**SET EXERCISE**
Count the lines below that contain the string "kern", and give only that number.

>> start RECORDS TO USE

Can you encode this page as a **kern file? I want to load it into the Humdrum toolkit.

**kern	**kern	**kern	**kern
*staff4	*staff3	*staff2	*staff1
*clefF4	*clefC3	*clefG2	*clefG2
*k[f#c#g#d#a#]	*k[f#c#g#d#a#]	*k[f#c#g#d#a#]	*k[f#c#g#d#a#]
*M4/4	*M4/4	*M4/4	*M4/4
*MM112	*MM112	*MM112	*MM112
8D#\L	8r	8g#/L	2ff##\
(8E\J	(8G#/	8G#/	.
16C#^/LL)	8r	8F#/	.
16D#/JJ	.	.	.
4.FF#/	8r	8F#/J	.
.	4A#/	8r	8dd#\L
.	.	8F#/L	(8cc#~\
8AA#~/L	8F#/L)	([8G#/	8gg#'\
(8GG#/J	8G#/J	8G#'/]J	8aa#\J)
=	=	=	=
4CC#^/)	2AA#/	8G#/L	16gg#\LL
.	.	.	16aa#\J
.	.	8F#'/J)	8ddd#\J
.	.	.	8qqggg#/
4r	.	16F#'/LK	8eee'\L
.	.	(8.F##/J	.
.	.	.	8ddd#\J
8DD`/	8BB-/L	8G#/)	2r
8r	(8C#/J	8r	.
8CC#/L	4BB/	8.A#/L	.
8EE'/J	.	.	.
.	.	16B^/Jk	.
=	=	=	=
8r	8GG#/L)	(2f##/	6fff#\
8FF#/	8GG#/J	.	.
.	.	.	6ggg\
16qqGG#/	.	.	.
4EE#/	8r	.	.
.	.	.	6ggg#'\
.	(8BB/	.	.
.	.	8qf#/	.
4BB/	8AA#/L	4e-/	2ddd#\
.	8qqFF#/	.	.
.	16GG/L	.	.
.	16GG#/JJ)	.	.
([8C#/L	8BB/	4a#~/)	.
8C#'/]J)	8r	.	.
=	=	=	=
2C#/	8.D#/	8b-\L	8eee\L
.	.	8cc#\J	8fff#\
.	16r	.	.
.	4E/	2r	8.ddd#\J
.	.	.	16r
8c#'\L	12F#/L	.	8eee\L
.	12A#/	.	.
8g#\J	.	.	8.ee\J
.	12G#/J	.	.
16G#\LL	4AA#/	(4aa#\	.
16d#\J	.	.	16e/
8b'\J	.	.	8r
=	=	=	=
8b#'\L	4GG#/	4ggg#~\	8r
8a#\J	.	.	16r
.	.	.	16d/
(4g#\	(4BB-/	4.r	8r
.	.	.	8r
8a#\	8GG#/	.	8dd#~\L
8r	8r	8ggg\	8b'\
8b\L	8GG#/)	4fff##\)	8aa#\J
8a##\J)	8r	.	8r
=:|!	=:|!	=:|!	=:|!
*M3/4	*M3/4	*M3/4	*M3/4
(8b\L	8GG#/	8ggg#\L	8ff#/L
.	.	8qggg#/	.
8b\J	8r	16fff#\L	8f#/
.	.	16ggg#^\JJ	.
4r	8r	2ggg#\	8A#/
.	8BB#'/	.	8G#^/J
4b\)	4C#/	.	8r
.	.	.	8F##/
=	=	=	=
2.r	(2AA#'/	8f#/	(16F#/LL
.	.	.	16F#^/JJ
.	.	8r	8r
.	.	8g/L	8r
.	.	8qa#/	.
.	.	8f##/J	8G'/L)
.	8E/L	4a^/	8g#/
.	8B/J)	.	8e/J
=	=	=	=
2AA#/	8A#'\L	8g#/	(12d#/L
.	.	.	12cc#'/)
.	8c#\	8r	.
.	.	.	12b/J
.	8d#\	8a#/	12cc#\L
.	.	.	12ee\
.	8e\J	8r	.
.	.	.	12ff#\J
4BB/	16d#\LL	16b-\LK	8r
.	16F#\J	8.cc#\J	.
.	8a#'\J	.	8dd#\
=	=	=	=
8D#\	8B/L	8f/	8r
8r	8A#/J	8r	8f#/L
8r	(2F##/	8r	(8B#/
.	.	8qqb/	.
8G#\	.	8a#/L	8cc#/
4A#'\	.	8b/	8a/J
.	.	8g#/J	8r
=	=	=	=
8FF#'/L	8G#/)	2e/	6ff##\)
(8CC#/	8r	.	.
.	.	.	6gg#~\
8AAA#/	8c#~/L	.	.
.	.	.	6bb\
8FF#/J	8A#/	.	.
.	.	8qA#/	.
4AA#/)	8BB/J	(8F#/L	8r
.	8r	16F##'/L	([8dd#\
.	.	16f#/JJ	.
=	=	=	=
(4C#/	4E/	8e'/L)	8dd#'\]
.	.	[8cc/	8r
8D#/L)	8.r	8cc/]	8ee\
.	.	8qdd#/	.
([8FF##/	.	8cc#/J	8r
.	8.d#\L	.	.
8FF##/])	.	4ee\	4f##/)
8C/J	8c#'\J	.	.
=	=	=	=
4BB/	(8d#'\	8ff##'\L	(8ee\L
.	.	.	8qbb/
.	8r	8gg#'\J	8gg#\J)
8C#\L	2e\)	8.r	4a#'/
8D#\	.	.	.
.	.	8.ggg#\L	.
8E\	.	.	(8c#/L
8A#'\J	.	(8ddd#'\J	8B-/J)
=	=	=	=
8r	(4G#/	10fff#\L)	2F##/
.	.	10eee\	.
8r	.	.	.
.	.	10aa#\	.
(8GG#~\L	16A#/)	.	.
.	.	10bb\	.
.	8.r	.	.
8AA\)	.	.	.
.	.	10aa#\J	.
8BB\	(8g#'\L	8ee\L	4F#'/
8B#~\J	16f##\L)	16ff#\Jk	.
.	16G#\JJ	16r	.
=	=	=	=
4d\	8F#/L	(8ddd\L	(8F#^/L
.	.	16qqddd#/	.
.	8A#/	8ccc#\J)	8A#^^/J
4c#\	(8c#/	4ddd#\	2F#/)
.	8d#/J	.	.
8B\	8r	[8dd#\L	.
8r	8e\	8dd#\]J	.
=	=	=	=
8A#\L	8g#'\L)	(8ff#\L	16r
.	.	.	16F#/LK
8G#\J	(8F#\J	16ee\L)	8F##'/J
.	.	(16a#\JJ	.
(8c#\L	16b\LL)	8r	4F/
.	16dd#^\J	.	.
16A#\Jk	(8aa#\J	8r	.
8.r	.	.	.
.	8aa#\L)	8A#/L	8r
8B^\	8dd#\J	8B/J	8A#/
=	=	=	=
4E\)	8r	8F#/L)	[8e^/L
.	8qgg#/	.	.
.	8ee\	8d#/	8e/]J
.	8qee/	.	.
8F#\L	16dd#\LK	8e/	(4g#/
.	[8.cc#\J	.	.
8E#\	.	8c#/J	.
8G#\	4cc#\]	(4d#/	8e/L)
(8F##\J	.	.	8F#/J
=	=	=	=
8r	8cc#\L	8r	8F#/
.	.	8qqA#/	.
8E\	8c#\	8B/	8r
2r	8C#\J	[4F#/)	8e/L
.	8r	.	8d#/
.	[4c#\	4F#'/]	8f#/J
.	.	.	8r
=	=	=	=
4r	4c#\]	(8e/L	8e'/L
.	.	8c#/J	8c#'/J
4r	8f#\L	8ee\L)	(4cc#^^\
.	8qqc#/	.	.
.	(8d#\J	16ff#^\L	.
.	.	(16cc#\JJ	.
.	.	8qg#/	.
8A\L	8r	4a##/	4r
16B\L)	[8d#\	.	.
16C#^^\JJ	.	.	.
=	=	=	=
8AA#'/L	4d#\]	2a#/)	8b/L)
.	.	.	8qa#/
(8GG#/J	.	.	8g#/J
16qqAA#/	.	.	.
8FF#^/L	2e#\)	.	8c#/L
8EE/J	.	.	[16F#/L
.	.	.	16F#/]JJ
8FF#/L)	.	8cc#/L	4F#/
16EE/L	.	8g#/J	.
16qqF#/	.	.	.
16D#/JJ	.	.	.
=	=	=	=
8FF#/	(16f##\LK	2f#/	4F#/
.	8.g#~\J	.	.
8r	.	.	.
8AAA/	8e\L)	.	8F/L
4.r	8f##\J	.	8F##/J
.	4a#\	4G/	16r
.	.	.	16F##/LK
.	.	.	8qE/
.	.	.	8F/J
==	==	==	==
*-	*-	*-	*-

>> end RECORDS TO USE

**RESPONSE FOR THIS EXERCISE**
2